Pick out every line of the material that contains the string "kern", treating uppercase and lowercase as different, and copy each of those lines.
#####
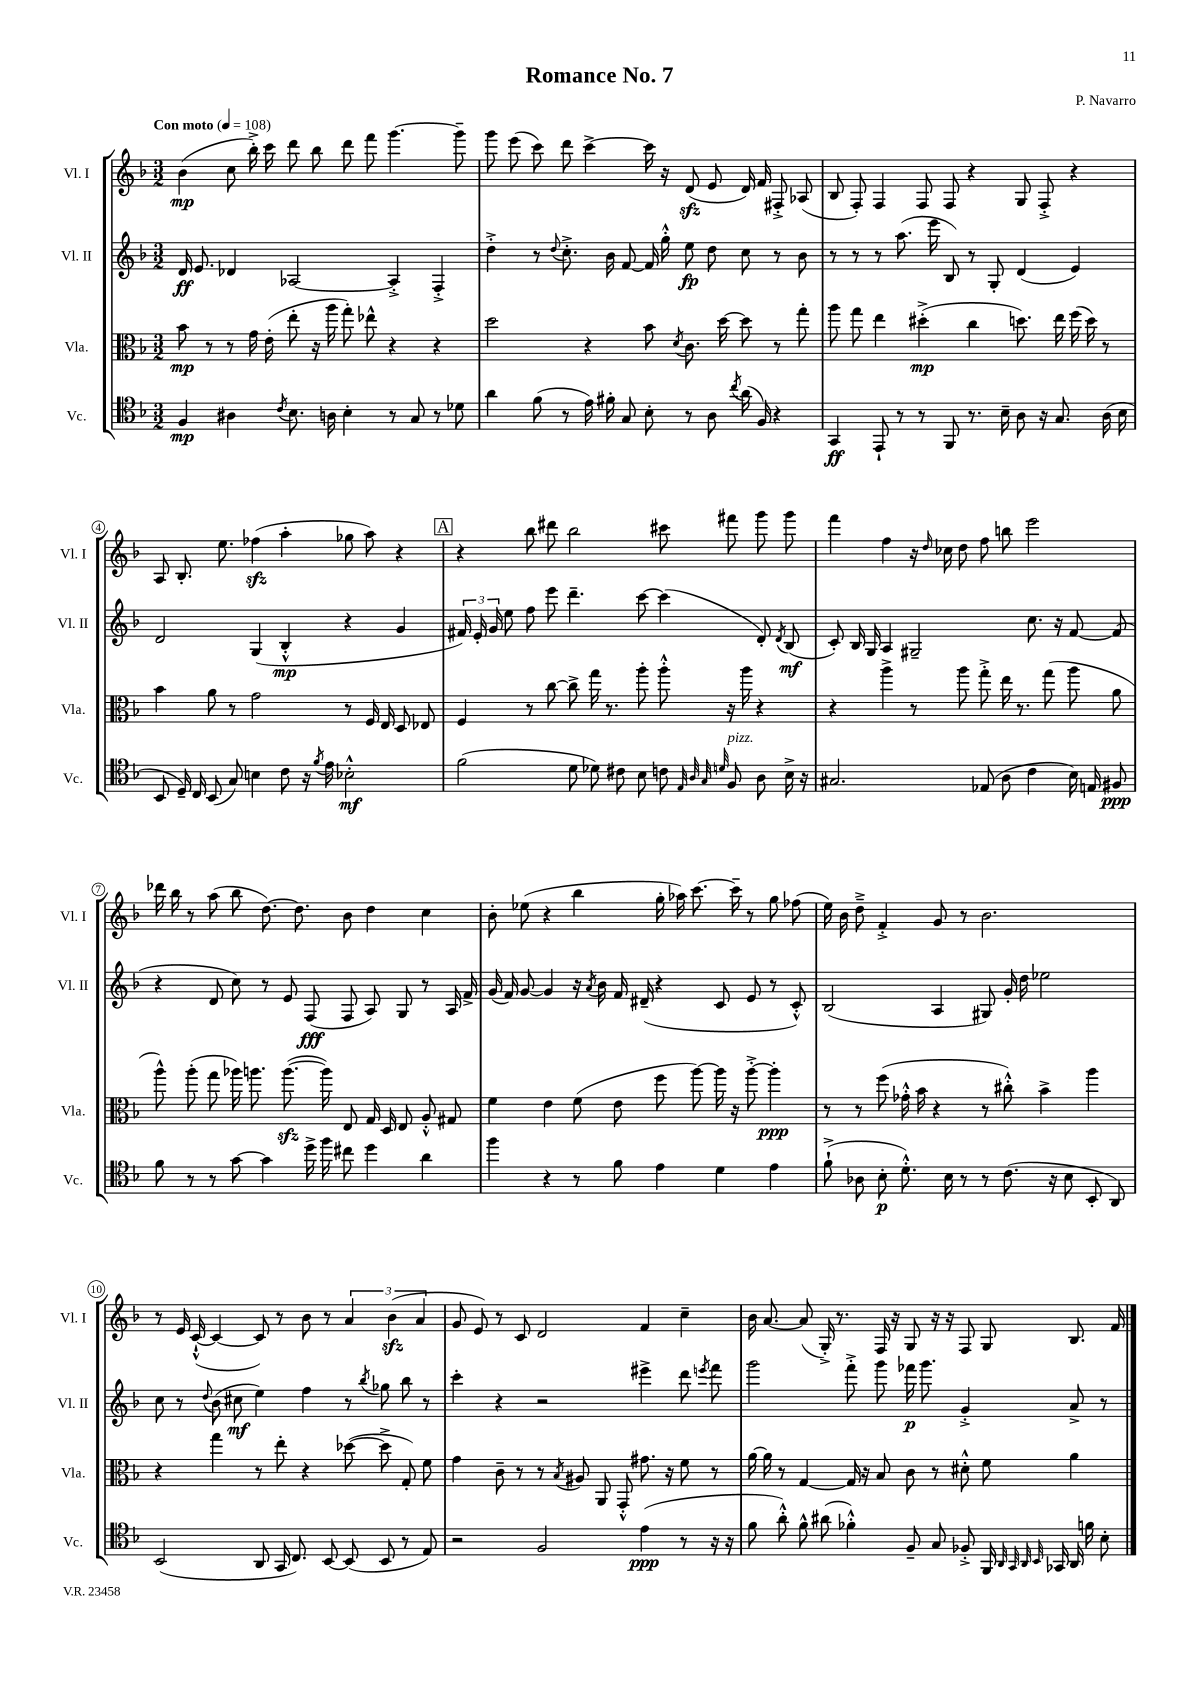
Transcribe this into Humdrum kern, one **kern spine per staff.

**kern	**kern	**kern	**kern
*staff4	*staff3	*staff2	*staff1
*clefC4	*clefC3	*clefG2	*clefG2
*k[b-]	*k[b-]	*k[b-]	*k[b-]
*M3/2	*M3/2	*M3/2	*M3/2
*MM108	*MM108	*MM108	*MM108
4F	8b-	16d	(4b-
.	.	8.e	.
.	8r	.	.
4A#	8r	4d-	8cc
.	16g	.	16bb-'^)
.	(16e'	.	16ccc
8qc	.	.	.
8.B-	8ee'	[2A-	8ddd
.	16r	.	8bb-
16A	16aa	.	.
4B-'	8gg')	.	8ddd
.	8ee-^^	.	8fff
8r	4r	4A-'^]	[4.ggg
8G	.	.	.
8r	4r	4F'^	.
8d-	.	.	8ggg~]
=	=	=	=
4a	2dd	4dd'^	8ggg
.	.	.	(8eee
(8f	.	8r	8ccc)
.	.	8qqdd	.
8r	.	8.cc'^	8ddd
16e)	4r	.	[4ccc^
16f#'	.	16b-	.
8G	.	[8f	.
8B-'	8b-	16f]	16ccc]
.	.	16gg'^^	16r
.	8qd	.	.
8r	8.c	8ee	(8d
8A	.	8dd	8e
.	[16dd	.	.
8qcc	.	.	.
(16a	8dd]	8cc	16d)
16F)	.	.	16f
4r	8r	8r	8F#'^
.	8gg'	8b-	(8A-
=	=	=	=
4GG	8aa	8r	8B-
.	8gg	8r	8F')
8EE`	4ee	8r	4F
8r	.	(8.aa	.
8r	(4dd#'^	.	8F
.	.	16eee	.
8FF	.	8B-)	8F
8.r	4cc	8r	4r
.	.	8G'	.
16B-~	.	.	.
8A	8.dd)	(4d	8G
16r	.	.	8F'^
8.G	16ee	.	.
.	(16ff	4e)	4r
.	16dd)	.	.
(16A	8r	.	.
16B-	.	.	.
=	=	=	=
8BB-	4b-	2d	8A
16D~)	.	.	8.B-'
16C	.	.	.
(8BB-	8a	.	.
.	.	.	8.ee
8G)	8r	.	.
4B	2g	(4G	(4ff-
8c	.	4B-'^^	4aa'
16r	.	.	.
8qf	.	.	.
16e	.	.	.
2B-'^^	8r	4r	8gg-
.	16F	.	8aa)
.	16E	.	.
.	8D	4g	4r
.	8E-	.	.
=	=	=	=
(2f	4F	24f#)	4r
.	.	24e'	.
.	.	24g	.
.	.	8ee	.
.	8r	8ff	8bb-
.	[8cc	8eee	8ddd#
8d	8cc^]	4.ddd~	2bb-
8d-)	16gg	.	.
.	8.r	.	.
8c#	.	.	.
8B-	8aa'	[8ccc	.
8c	8aa'^^	(4ccc]	8ccc#
32qqE	.	.	.
32qqA	.	.	.
32qqG	.	.	.
32qqd	.	.	.
8F	16r	.	8fff#
.	16aa	.	.
8A	4r	8d')	8ggg
.	.	8qd	.
16B-^	.	(8B-	8ggg
16r	.	.	.
=	=	=	=
2.G#	4r	8c')	4fff
.	.	16B-	.
.	.	16G	.
.	4aa^	4A	4ff
.	8r	2G#~	16r
.	.	.	16qqdd
.	.	.	16cc-
.	8aa	.	8dd
(8E-	8gg'^	.	8ff
8A	16ee	.	8bb
.	8.r	.	.
4c	.	8.cc	2eee
.	(8gg	.	.
.	.	16r	.
16B-)	8aa	[8f	.
16E	.	.	.
8F#	8a	(8f]	.
=	=	=	=
8f	8aa^^)	4r	16ddd-
.	.	.	16bb-
8r	(8aa'	.	8r
8r	8gg	8d	(8aa
[8g	16aa-)	8cc)	8bb-
.	8.aa	.	.
4g]	.	8r	[8.dd)
.	([8.aa	8e	.
.	.	.	8.dd]
16dd^	.	(8F	.
16ff	16aa])	.	.
8cc#	8E	8F	8b-
4dd	16G	8A)	4dd
.	16D	.	.
.	8E	8G	.
4a	8A'^^	8r	4cc
.	8G#	16A	.
.	.	16f^	.
=	=	=	=
4ff	4f	(16g	8b-'
.	.	16f)	.
.	.	[8g	(8ee-
4r	4e	4g]	4r
8r	(8f	16r	4bb-
.	.	8qa	.
.	.	16b-	.
8f	8e	16f	.
.	.	(16d#~	.
4e	8ff	4r	16gg'
.	.	.	16aa-)
.	[8aa)	.	[8.ccc
4d	16aa]	8c	.
.	16r	.	16ccc~]
.	[8aa'^	8e	8r
4e	4aa']	8r	8gg
.	.	8c'^^)	(8ff-
=	=	=	=
(8f`^	8r	(2B-	16ee)
.	.	.	16b-
8A-	8r	.	8dd~^
8B-'	(8ff	.	4f'^
8.d'^^)	16g-'^^	.	.
.	16b-	.	.
.	4r	4A	8g
16B-	.	.	.
8r	.	.	8r
8r	8r	8G#)	2.b-
(8.c	8cc#'^^)	16g'	.
.	.	16dd	.
.	4b-^	2ee-	.
16r	.	.	.
8B-	.	.	.
8BB-'	4aa	.	.
8AA)	.	.	.
=	=	=	=
(2BB-	4r	8cc	8r
.	.	8r	16e
.	.	.	([16c`^^
.	.	8qqdd	.
.	4gg	(8b-	4c_
.	.	8cc#	.
8AA	8r	4ee)	8c])
16GG	8ee'	.	8r
8.C)	.	.	.
.	4r	4ff	8b-
[8BB-	.	.	8r
(8BB-]	([8dd-	8r	6a
.	.	8qbb-	.
8BB-	8dd-^]	8gg-	.
.	.	.	(6b-
8r	8G')	8bb-	.
.	.	.	6a
8E)	8f	8r	.
=	=	=	=
2r	4g	4ccc'	8g
.	.	.	8e)
.	8c~	4r	8r
.	8r	.	8c
2F	8r	2r	2d
.	8qB-	.	.
.	8A#	.	.
.	8AA	.	.
.	8GG'^^	.	.
(4e	8.g#	4eee#^	4f
.	16r	.	.
8r	8f	8ddd	4cc~
.	.	8qeee	.
16r	8r	8fff	.
16r	.	.	.
=	=	=	=
8f	[16a	2ggg	16b-
.	16a]	.	[8.a
8a'^^)	8r	.	.
8f^^	[4G	.	(8a]
(8a#	.	.	16G'^)
.	.	.	8.r
4f-'^^)	16G]	8fff'^	.
.	16r	.	.
.	8B-	8ggg	16F
.	.	.	16r
8F~	8c	16fff-	8G
.	.	8.ggg	.
8G	8r	.	16r
.	.	.	16r
8F-'^	8d#'^^	4g'^	8F
16FF	8f	.	8G
32qqAA	.	.	.
32qqGG	.	.	.
32qqAA	.	.	.
32qqBB-	.	.	.
16GG-	.	.	.
16AA	4a	8a^	8.B-
16f	.	.	.
8B-'	.	8r	.
.	.	.	16f
==	==	==	==
*-	*-	*-	*-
#####
### Worked solution
Transcribe this into Humdrum kern, one **kern spine per staff.
**kern	**kern	**kern	**kern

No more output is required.